═════ Input data

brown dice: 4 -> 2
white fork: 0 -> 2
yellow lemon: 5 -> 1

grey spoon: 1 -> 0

══════════
═════ Input data

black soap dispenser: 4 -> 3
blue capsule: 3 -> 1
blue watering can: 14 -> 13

══════════
═════ Input data

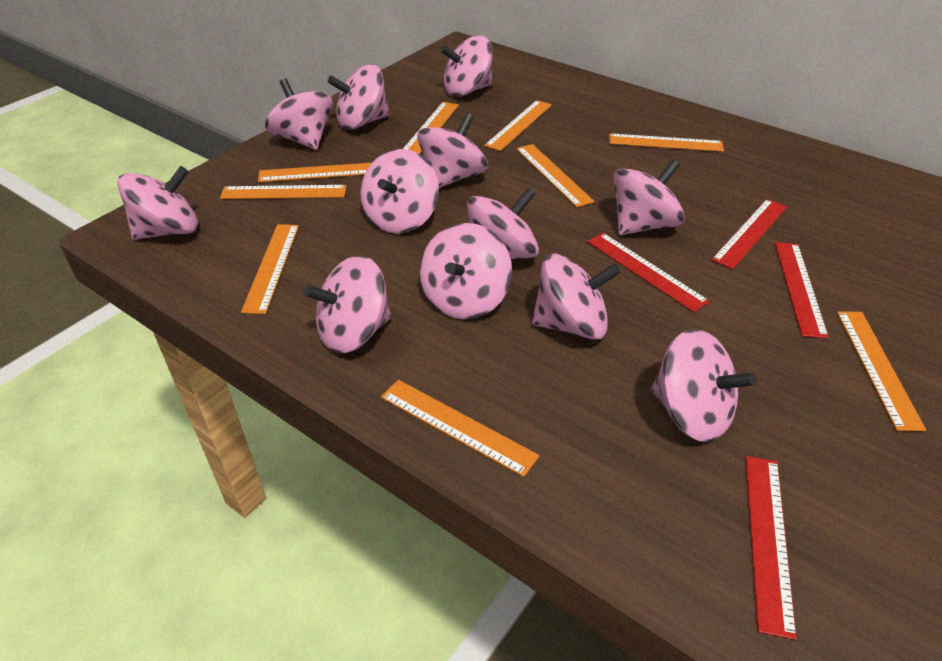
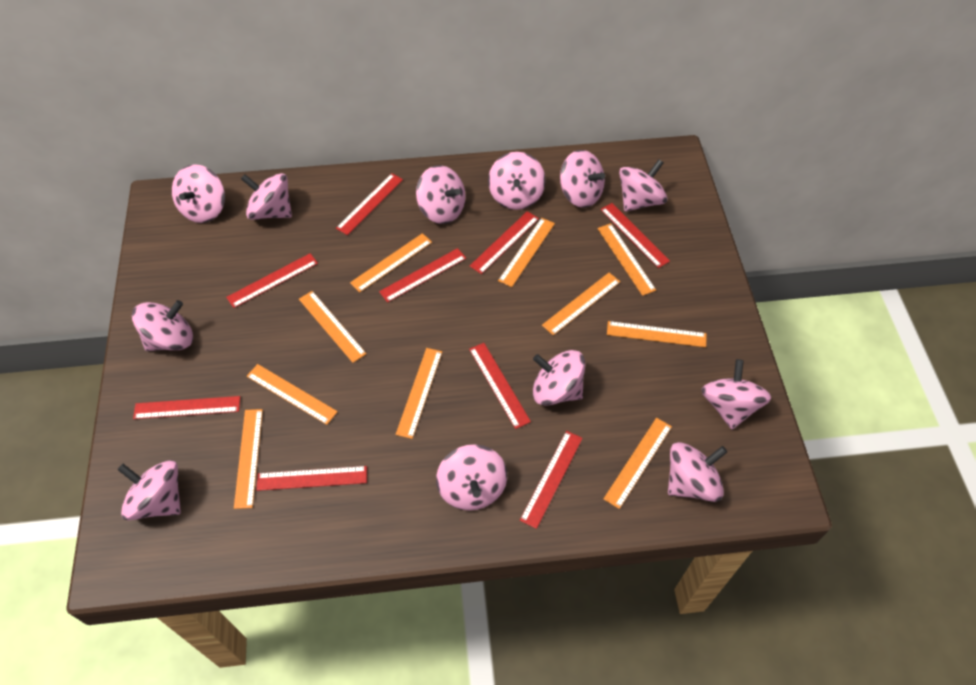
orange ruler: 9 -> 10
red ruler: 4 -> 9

══════════

▸ **Task goal**: Match on "blue": copy every line in the records that has it.

▸ **Exercise solution**:
blue capsule: 3 -> 1
blue watering can: 14 -> 13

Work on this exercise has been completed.